* ACTIVITY *
The required output is the line containing "pos1: [872, 169, 60, 55]" and every line after it, transcribed exactly through the end of the data below.

* Colored object listings *
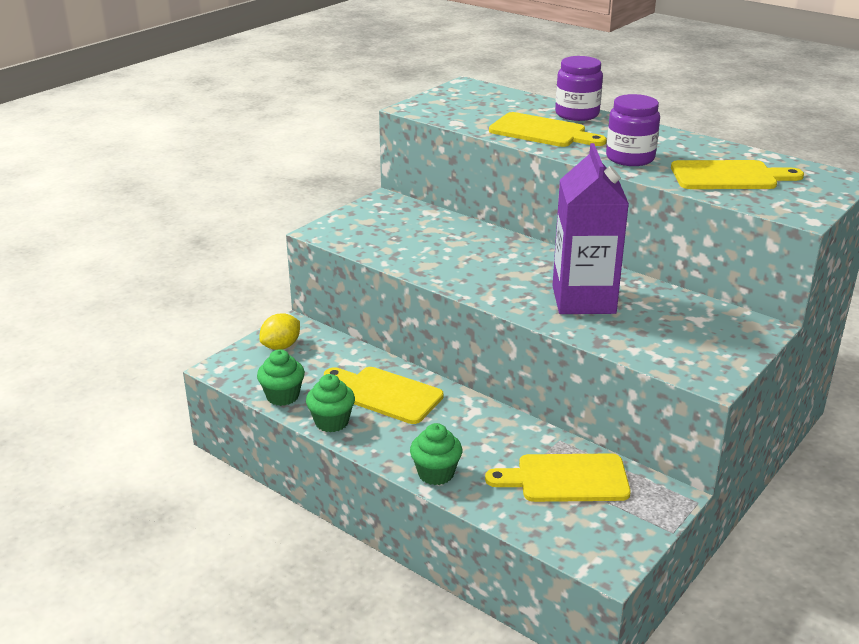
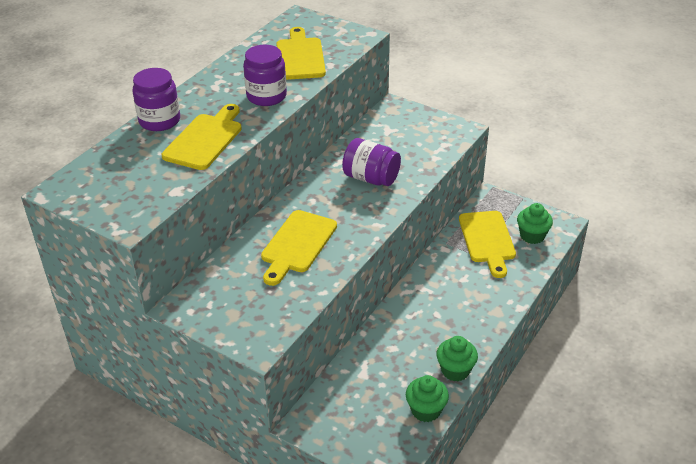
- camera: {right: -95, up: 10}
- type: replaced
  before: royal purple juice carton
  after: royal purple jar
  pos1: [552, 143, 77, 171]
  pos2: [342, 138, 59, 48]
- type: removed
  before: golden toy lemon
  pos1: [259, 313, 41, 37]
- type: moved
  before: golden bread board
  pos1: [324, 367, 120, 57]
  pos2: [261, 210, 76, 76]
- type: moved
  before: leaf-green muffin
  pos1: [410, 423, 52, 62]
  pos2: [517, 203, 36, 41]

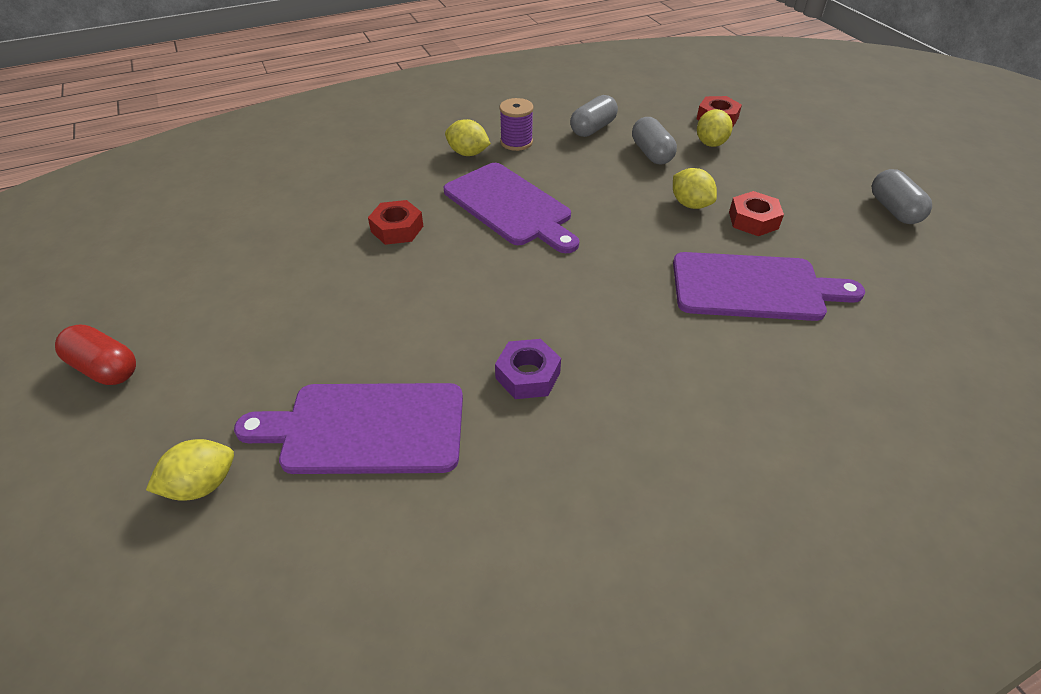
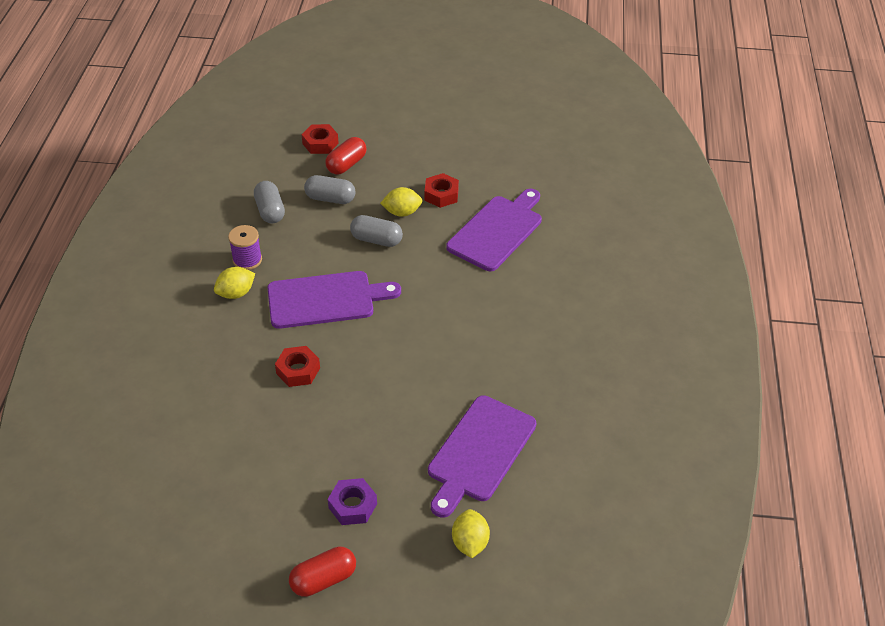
- camera: {right: -60, up: 0}
- type: replaced
  before: golden toy lemon
  after: crimson pill
  pos1: [697, 109, 36, 38]
  pos2: [325, 137, 41, 37]
- type: moved
  before: grey pill
  pos1: [872, 169, 60, 55]
  pos2: [350, 215, 53, 32]
- type: moved
  before: royal purple hexagon nut
  pos1: [495, 339, 66, 60]
  pos2: [328, 478, 49, 47]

* TASK SOLUTION *
  pos1: [872, 169, 60, 55]
  pos2: [350, 215, 53, 32]
- type: moved
  before: royal purple hexagon nut
  pos1: [495, 339, 66, 60]
  pos2: [328, 478, 49, 47]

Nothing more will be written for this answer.